== Problem description ==
Repeat the data exactly. Pictures stay out.

(Scene image comparisons)
╔══

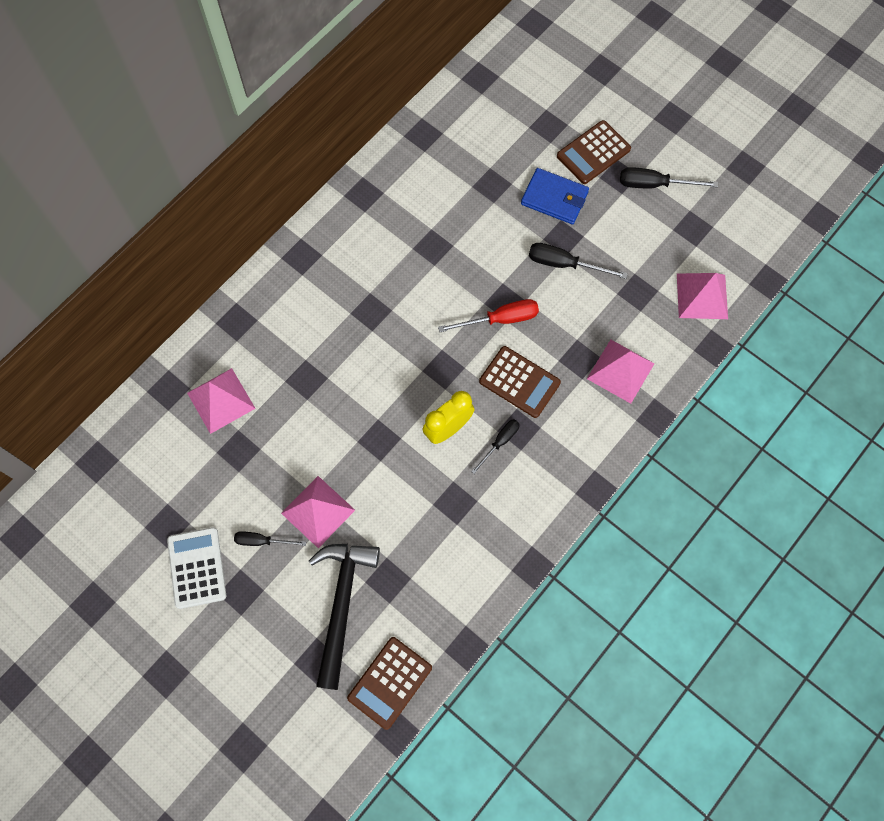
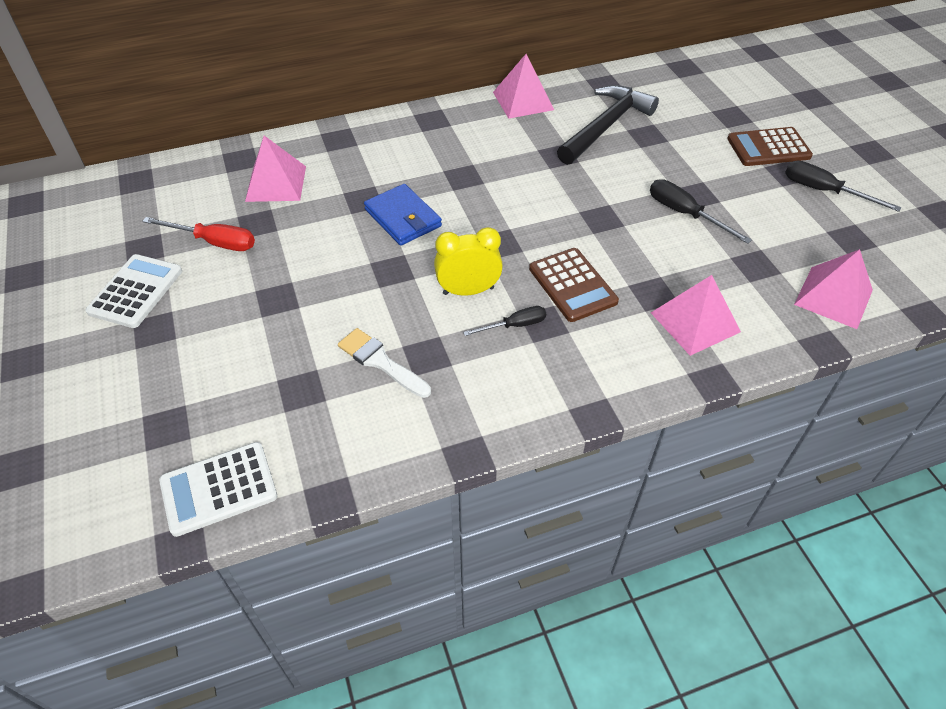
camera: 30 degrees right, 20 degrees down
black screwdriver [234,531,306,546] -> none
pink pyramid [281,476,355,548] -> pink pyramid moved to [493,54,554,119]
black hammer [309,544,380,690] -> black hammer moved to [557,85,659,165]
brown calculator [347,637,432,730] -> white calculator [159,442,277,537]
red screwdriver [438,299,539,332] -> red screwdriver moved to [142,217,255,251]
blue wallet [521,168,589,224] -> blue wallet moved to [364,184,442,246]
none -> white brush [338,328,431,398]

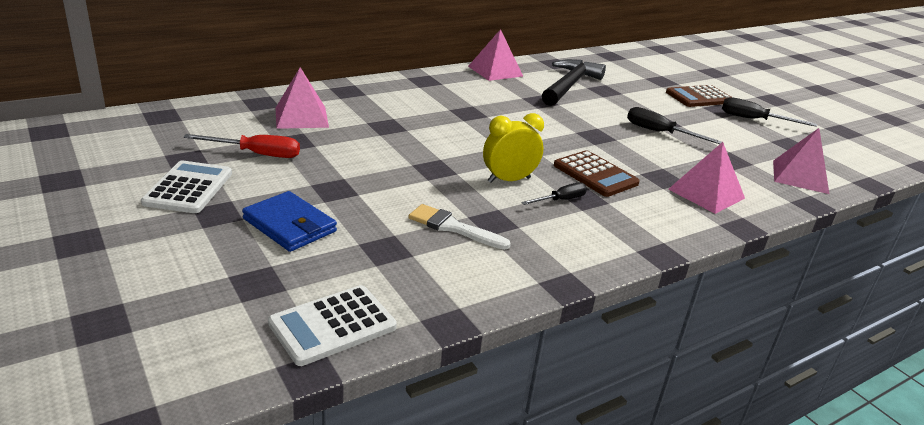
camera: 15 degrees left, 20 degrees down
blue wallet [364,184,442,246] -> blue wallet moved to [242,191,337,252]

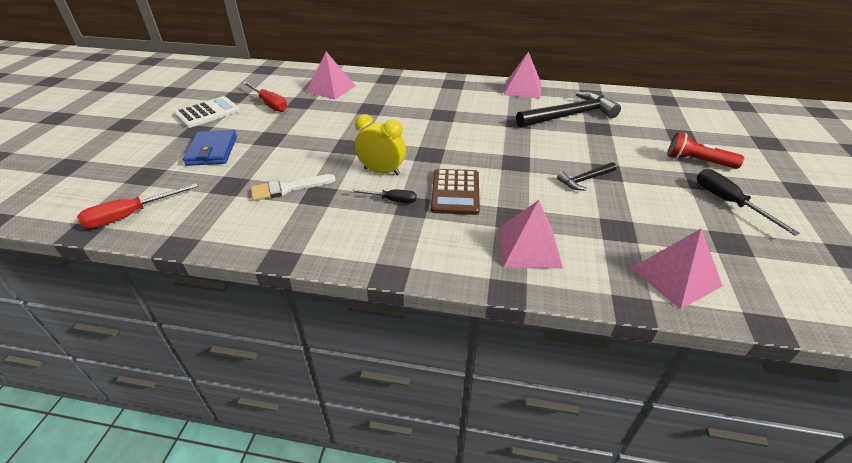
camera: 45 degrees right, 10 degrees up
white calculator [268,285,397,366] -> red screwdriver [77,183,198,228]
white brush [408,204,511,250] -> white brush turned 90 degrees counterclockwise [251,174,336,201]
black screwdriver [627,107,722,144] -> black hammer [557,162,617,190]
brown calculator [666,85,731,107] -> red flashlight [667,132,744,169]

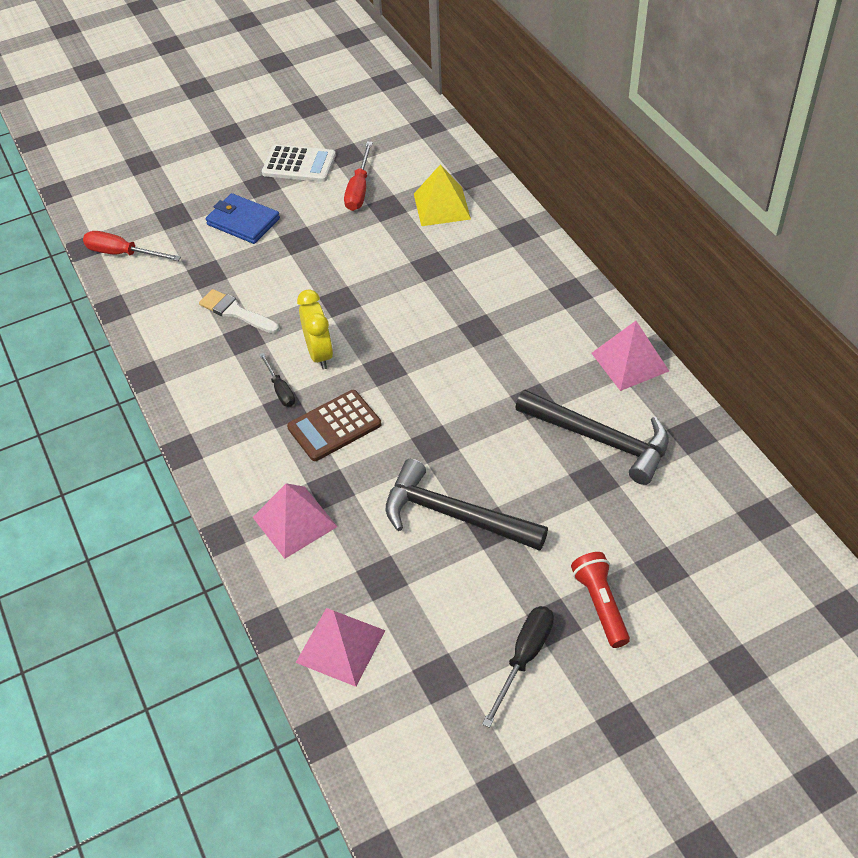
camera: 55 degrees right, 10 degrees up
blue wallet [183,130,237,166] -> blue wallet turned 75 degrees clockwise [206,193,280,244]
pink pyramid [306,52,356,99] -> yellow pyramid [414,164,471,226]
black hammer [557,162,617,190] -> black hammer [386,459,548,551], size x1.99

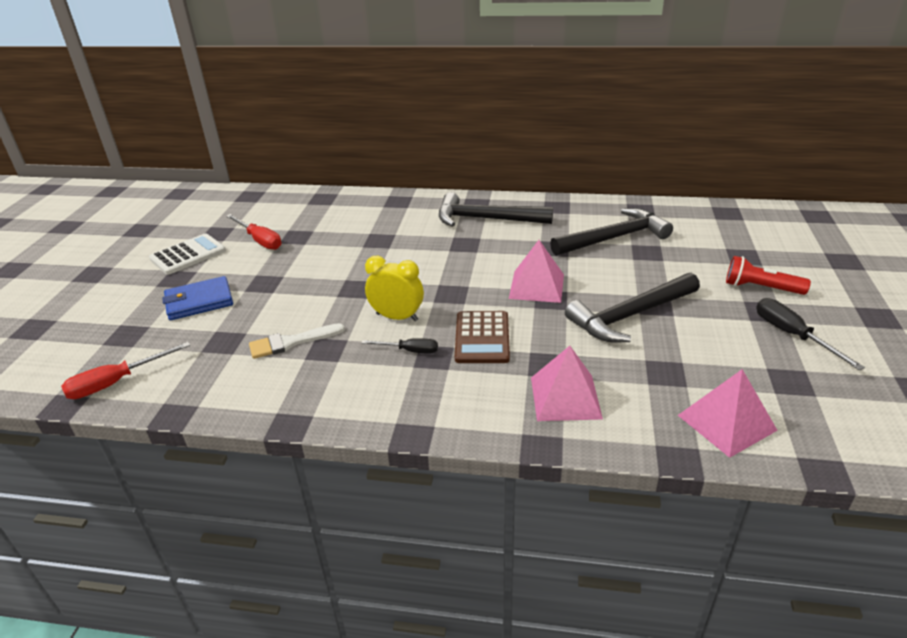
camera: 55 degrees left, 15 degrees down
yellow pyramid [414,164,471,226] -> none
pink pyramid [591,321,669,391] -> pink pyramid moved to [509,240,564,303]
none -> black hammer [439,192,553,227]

╚══

== Reply ==
camera: 30 degrees right, 20 degrees down
black screwdriver [234,531,306,546] -> none
pink pyramid [281,476,355,548] -> pink pyramid moved to [493,54,554,119]
black hammer [309,544,380,690] -> black hammer moved to [557,85,659,165]
brown calculator [347,637,432,730] -> white calculator [159,442,277,537]
red screwdriver [438,299,539,332] -> red screwdriver moved to [142,217,255,251]
blue wallet [521,168,589,224] -> blue wallet moved to [364,184,442,246]
none -> white brush [338,328,431,398]

camera: 15 degrees left, 20 degrees down
blue wallet [364,184,442,246] -> blue wallet moved to [242,191,337,252]

camera: 45 degrees right, 10 degrees up
white calculator [268,285,397,366] -> red screwdriver [77,183,198,228]
white brush [408,204,511,250] -> white brush turned 90 degrees counterclockwise [251,174,336,201]
black screwdriver [627,107,722,144] -> black hammer [557,162,617,190]
brown calculator [666,85,731,107] -> red flashlight [667,132,744,169]

camera: 55 degrees right, 10 degrees up
blue wallet [183,130,237,166] -> blue wallet turned 75 degrees clockwise [206,193,280,244]
pink pyramid [306,52,356,99] -> yellow pyramid [414,164,471,226]
black hammer [557,162,617,190] -> black hammer [386,459,548,551], size x1.99

camera: 55 degrees left, 15 degrees down
yellow pyramid [414,164,471,226] -> none
pink pyramid [591,321,669,391] -> pink pyramid moved to [509,240,564,303]
none -> black hammer [439,192,553,227]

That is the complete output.